* _Your goal_
Begin at the line below that has "V1: 24V (plus" and stop after the line that has "J2 pin 2: GND -> +15V". Please restate only those lines, word for word.

Content revision data
• • • • • • •

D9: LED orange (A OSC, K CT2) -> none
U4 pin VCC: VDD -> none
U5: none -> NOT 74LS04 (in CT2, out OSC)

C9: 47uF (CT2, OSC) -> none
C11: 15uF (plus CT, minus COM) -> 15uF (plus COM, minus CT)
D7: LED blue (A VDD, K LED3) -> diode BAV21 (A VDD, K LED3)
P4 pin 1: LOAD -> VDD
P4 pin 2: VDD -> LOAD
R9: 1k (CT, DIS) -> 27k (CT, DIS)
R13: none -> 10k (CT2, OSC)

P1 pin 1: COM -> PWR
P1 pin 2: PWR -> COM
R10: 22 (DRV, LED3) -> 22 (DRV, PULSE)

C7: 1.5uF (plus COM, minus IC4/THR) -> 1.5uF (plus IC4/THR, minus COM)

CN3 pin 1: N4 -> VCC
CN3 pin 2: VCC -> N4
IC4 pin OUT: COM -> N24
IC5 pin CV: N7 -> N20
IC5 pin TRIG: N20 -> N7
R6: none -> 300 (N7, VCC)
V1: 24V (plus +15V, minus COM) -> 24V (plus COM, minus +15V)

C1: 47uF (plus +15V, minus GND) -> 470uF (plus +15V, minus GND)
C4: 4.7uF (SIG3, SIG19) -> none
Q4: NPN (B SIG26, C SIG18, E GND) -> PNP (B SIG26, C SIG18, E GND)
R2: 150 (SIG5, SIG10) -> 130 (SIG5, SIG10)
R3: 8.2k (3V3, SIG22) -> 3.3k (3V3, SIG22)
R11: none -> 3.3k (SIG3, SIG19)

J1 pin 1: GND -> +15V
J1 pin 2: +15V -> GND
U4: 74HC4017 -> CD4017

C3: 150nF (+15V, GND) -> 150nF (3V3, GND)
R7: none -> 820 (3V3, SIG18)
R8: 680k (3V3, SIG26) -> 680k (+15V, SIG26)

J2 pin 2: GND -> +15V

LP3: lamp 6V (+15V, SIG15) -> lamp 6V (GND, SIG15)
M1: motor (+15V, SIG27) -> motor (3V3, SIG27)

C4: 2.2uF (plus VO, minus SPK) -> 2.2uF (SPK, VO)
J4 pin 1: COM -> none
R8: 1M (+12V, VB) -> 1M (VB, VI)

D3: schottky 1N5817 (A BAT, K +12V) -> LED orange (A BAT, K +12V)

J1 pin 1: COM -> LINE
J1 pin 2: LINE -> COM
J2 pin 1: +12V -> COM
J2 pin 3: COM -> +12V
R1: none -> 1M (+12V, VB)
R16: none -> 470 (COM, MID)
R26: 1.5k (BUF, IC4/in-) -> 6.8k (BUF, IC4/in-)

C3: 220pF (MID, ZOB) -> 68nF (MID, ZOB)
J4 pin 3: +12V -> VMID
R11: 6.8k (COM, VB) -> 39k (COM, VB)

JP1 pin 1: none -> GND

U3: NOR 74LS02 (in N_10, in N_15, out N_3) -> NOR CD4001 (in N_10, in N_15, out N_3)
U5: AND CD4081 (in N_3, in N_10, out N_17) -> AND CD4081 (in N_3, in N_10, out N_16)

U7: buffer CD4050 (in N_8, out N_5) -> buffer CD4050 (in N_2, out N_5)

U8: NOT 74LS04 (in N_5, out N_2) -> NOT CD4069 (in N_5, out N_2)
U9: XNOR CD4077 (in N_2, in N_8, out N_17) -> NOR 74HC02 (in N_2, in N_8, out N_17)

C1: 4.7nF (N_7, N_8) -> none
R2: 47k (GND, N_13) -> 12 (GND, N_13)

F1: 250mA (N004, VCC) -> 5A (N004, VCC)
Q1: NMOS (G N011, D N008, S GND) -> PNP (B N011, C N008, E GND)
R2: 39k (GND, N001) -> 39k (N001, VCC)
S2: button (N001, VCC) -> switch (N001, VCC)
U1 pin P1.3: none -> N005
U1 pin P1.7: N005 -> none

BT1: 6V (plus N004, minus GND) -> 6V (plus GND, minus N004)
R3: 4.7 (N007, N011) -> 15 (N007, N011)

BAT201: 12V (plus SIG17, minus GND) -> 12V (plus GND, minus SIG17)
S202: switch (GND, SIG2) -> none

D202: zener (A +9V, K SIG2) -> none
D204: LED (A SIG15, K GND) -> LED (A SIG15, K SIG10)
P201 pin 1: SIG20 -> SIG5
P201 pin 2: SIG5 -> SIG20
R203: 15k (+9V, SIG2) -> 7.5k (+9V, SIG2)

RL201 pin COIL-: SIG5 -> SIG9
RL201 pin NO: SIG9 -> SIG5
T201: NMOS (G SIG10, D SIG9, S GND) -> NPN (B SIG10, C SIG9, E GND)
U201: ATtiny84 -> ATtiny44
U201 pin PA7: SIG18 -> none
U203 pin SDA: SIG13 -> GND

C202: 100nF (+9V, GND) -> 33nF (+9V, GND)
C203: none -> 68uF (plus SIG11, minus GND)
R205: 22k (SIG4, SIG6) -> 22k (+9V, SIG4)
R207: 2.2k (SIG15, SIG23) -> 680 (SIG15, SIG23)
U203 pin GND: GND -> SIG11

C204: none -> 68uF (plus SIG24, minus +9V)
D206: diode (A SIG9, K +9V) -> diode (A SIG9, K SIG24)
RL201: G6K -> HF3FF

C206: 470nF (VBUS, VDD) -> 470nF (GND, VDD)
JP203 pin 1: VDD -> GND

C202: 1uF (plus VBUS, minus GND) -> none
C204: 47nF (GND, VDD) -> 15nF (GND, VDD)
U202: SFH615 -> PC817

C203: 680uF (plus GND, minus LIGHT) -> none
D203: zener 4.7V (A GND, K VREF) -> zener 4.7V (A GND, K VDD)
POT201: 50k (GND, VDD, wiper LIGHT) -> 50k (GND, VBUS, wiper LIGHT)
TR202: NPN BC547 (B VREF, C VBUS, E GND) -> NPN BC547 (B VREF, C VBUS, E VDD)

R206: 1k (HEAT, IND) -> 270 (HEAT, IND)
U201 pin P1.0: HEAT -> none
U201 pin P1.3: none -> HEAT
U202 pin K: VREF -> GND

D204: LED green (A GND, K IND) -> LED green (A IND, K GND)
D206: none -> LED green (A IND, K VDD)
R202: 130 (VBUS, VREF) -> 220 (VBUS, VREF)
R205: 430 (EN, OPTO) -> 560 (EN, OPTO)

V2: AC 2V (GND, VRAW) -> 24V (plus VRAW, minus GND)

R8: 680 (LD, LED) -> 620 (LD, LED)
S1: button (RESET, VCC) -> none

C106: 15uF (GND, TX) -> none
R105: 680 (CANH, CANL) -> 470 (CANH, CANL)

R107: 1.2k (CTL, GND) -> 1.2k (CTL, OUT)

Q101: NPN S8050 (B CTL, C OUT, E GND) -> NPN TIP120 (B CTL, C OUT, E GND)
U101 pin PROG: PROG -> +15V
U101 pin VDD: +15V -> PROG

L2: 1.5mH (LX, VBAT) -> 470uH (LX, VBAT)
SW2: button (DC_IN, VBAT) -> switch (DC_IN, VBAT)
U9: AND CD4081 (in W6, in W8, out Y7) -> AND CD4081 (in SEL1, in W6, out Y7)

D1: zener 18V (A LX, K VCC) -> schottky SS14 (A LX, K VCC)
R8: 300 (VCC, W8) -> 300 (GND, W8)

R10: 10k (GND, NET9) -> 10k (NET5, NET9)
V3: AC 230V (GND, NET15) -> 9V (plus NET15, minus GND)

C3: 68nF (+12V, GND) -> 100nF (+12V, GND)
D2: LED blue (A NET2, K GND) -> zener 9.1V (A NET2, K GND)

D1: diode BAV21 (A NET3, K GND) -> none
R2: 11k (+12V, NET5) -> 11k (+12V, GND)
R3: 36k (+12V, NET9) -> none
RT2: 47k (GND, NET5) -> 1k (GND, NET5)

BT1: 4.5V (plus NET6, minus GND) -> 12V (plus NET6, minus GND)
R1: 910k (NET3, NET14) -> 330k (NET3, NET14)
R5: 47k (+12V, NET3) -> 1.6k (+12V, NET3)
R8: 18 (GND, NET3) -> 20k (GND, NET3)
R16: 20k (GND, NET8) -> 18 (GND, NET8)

• • • • • • •

* _Your solution_
V1: 24V (plus +15V, minus COM) -> 24V (plus COM, minus +15V)

C1: 47uF (plus +15V, minus GND) -> 470uF (plus +15V, minus GND)
C4: 4.7uF (SIG3, SIG19) -> none
Q4: NPN (B SIG26, C SIG18, E GND) -> PNP (B SIG26, C SIG18, E GND)
R2: 150 (SIG5, SIG10) -> 130 (SIG5, SIG10)
R3: 8.2k (3V3, SIG22) -> 3.3k (3V3, SIG22)
R11: none -> 3.3k (SIG3, SIG19)

J1 pin 1: GND -> +15V
J1 pin 2: +15V -> GND
U4: 74HC4017 -> CD4017

C3: 150nF (+15V, GND) -> 150nF (3V3, GND)
R7: none -> 820 (3V3, SIG18)
R8: 680k (3V3, SIG26) -> 680k (+15V, SIG26)

J2 pin 2: GND -> +15V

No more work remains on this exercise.